* Task prompt: Look below for the line that contains "C6: 100pF (GND, N3) -> 10nF (GND, N3)", then copy it and each following line exactly, through and including the line that contains "LS3: speaker 4R".

___ Records for this exercise ___

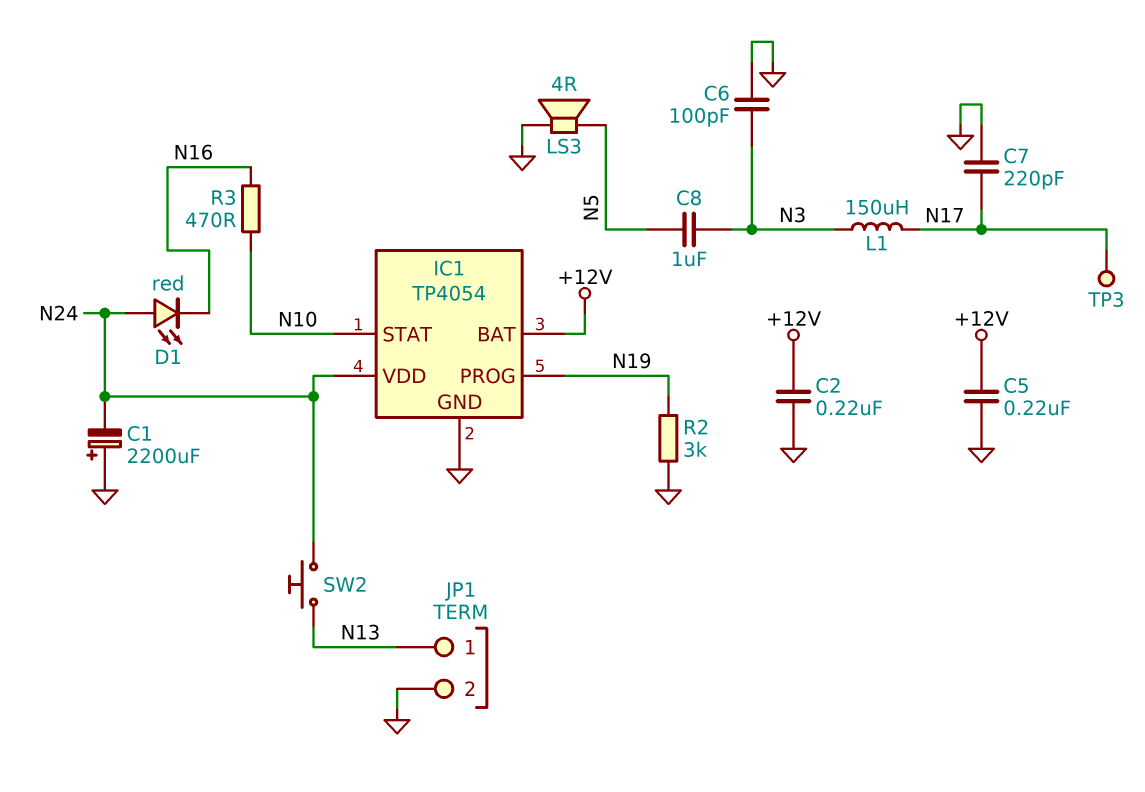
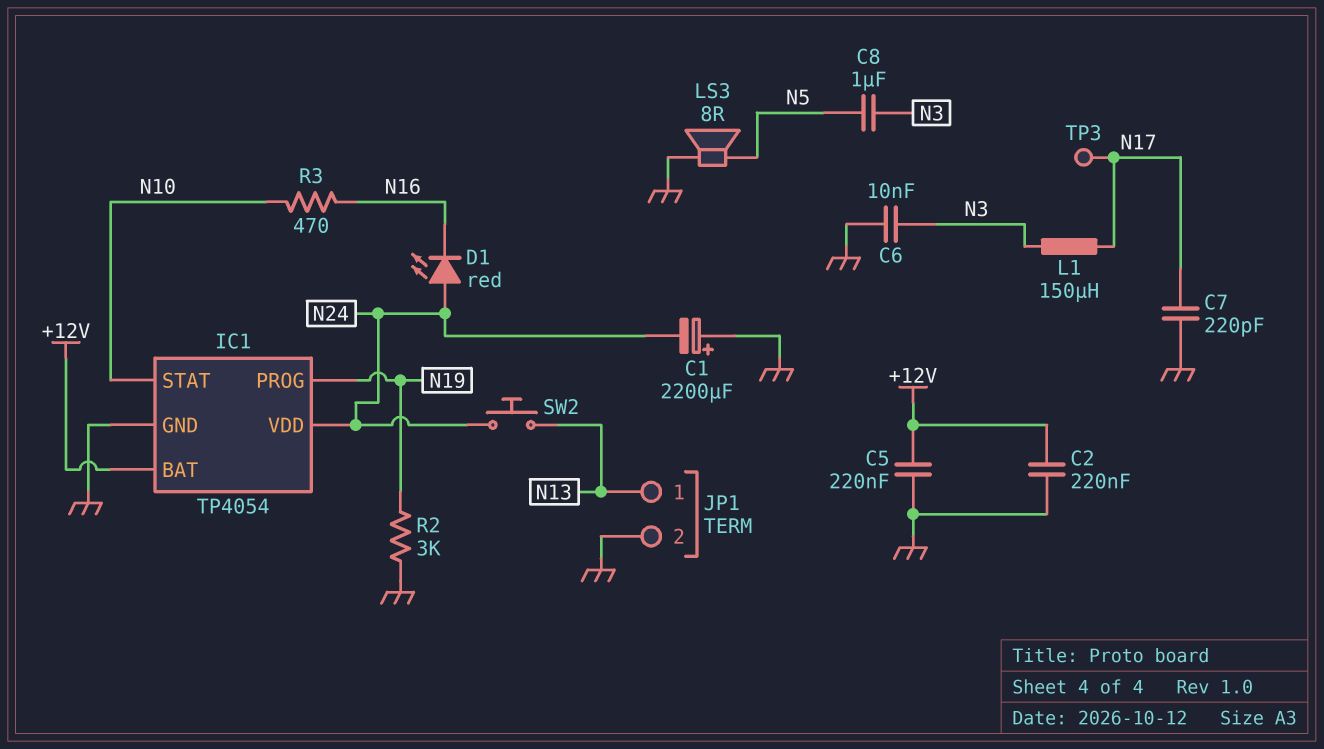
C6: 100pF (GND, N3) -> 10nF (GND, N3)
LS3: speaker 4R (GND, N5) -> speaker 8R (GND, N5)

___
___ Records for this exercise ___

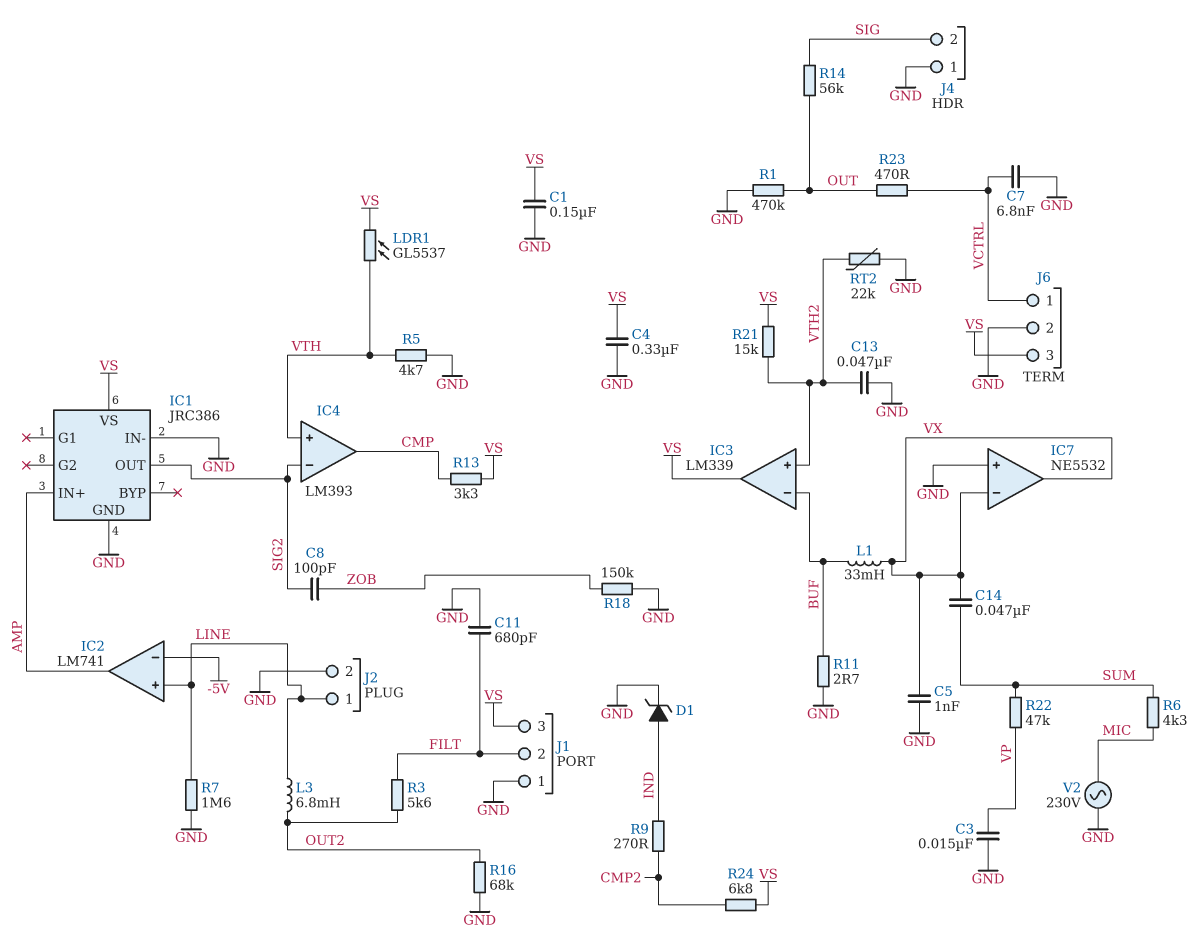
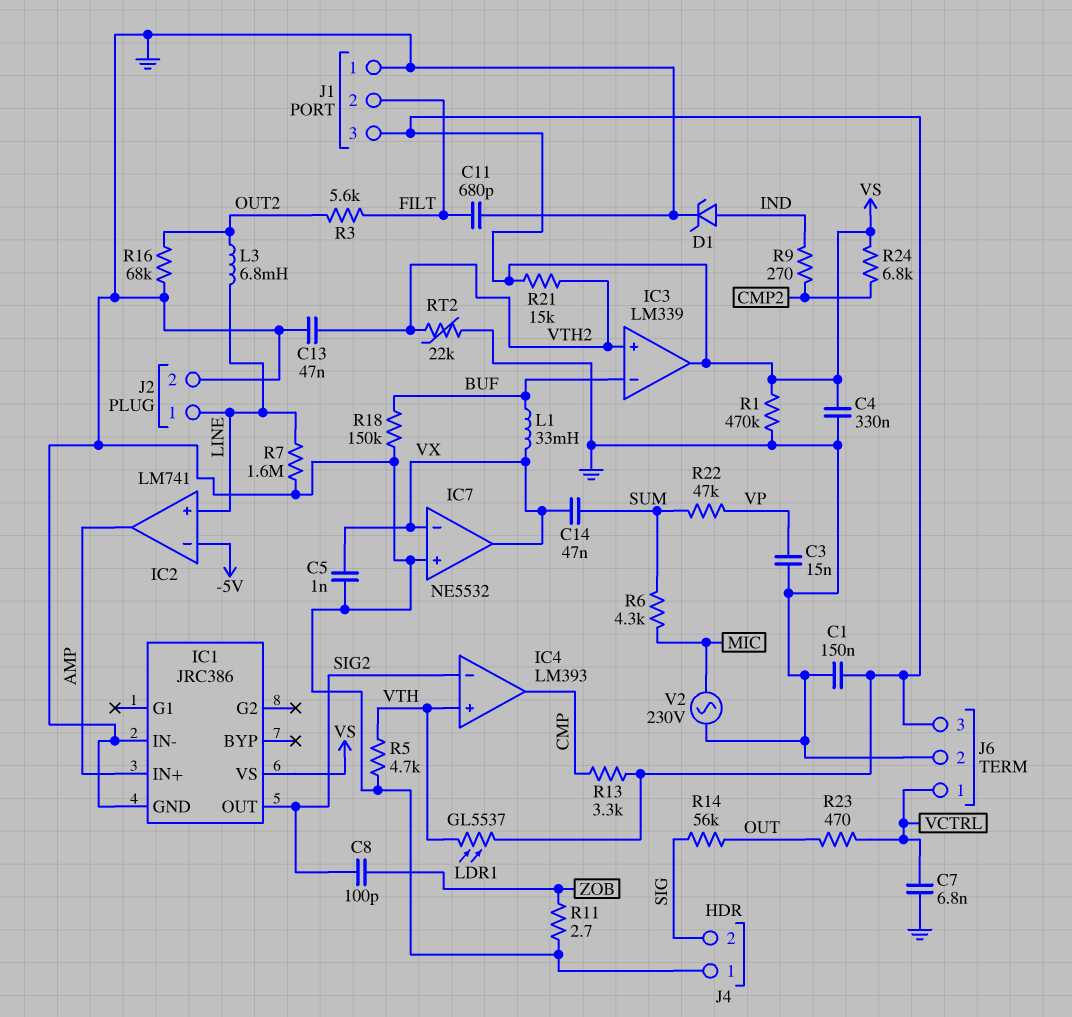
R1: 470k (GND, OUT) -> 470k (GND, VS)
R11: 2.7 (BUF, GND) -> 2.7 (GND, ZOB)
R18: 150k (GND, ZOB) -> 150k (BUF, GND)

___

* Answer space:
C6: 100pF (GND, N3) -> 10nF (GND, N3)
LS3: speaker 4R (GND, N5) -> speaker 8R (GND, N5)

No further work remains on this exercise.